Task details
Write each line exactly, from the line that holds "(701, 267) = (558, 119): pink" through the final line of the material, and no other line.

____

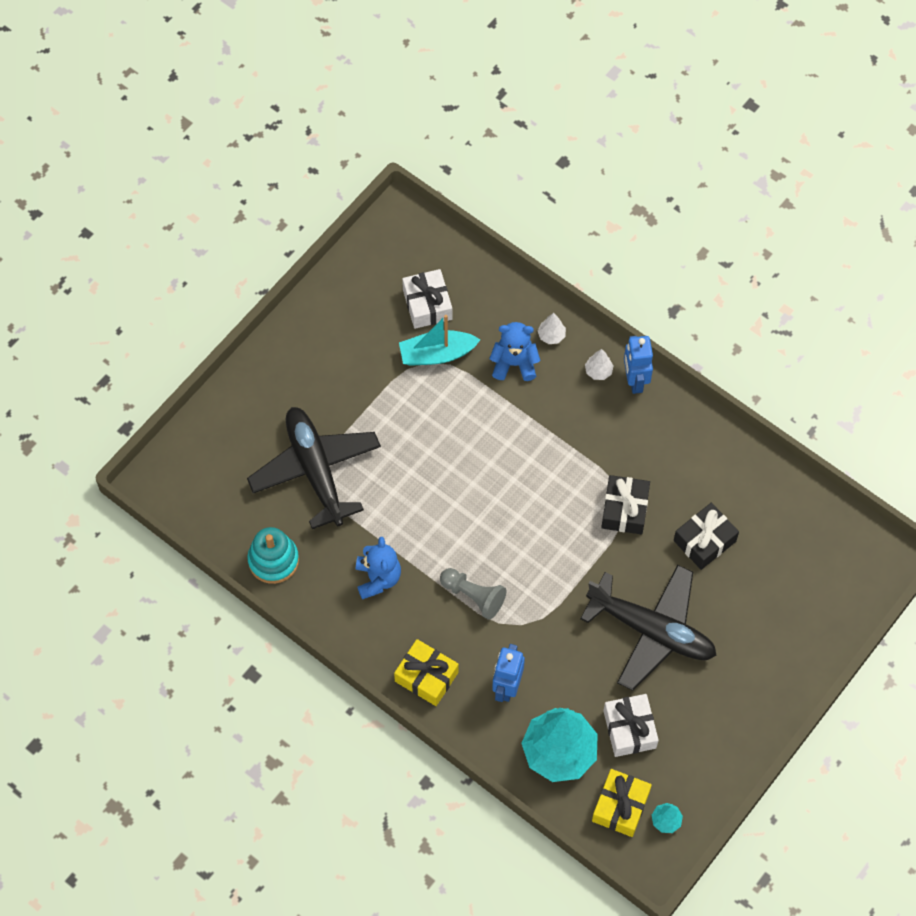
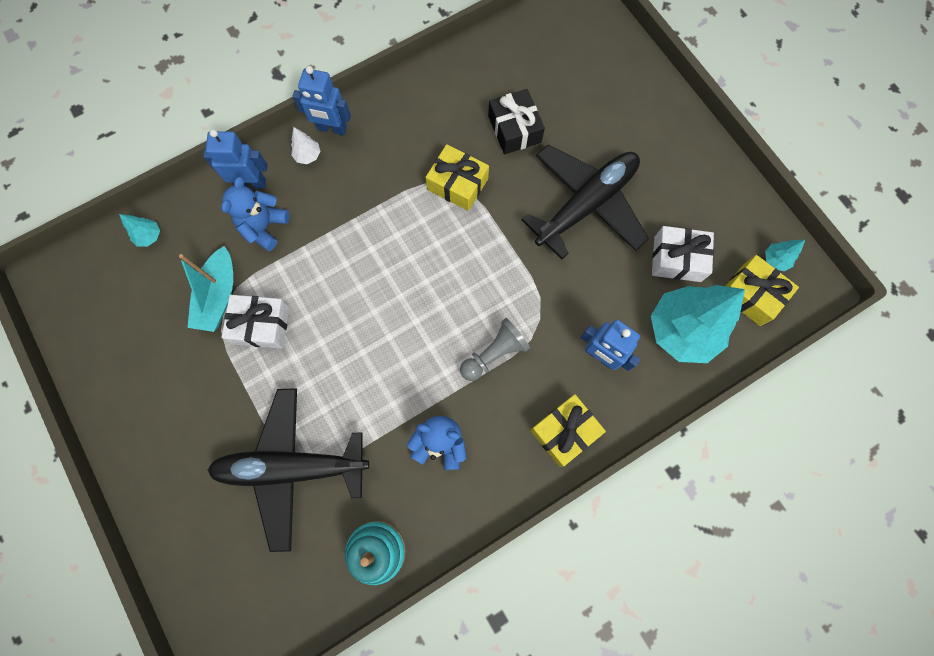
camera: 70 degrees left, 10 degrees up
(427, 304) = (160, 286): white gift -> white gift (261, 325)
(468, 276) = (149, 236): none -> turquoise tree
(551, 335) = (251, 183): white tree -> blue robot
(624, 510) = (457, 184): black gift -> yellow gift

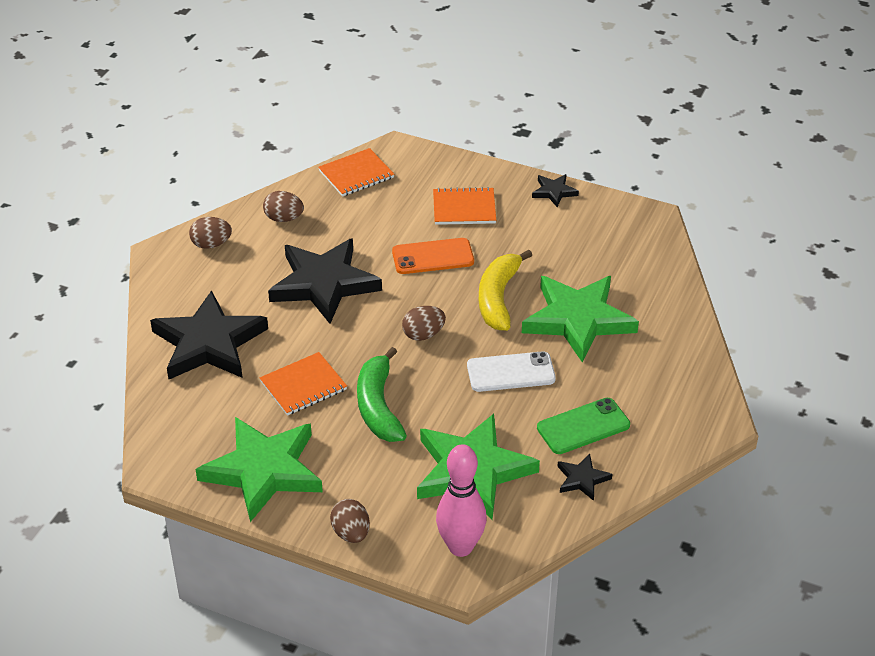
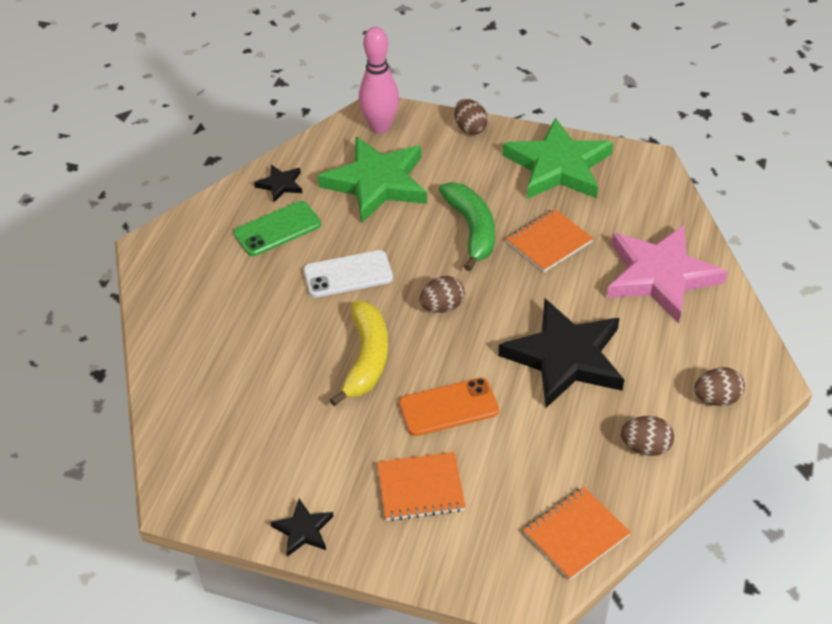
camera: 175 degrees right, 5 degrees up
(208, 343) = (660, 276): black star -> pink star
(578, 320) = (278, 340): green star -> none

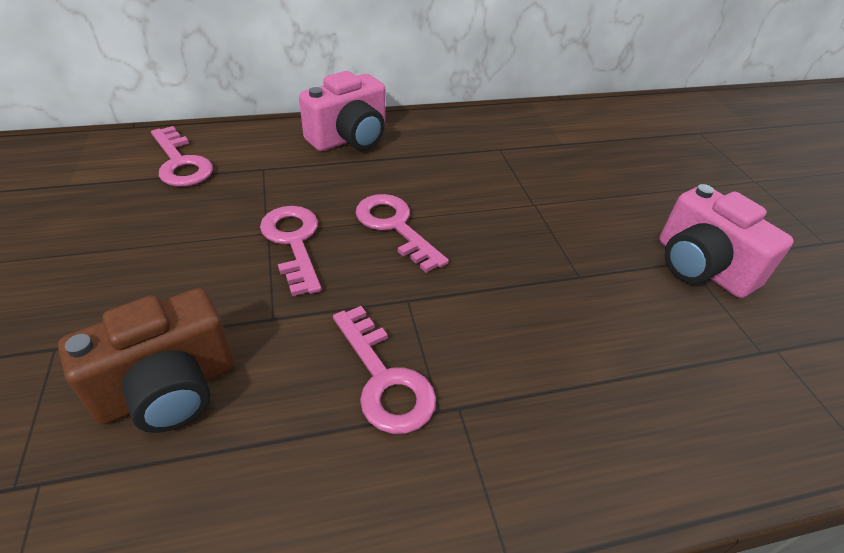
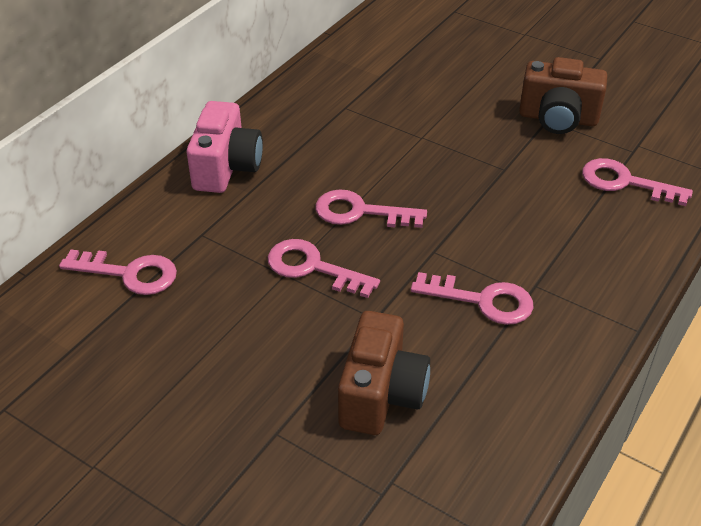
camera: 40 degrees left, 0 degrees up
(701, 267) = (558, 119): pink camera -> brown camera
(710, 378) = (625, 182): none -> pink key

____

Result of this task
(701, 267) = (558, 119): pink camera -> brown camera
(710, 378) = (625, 182): none -> pink key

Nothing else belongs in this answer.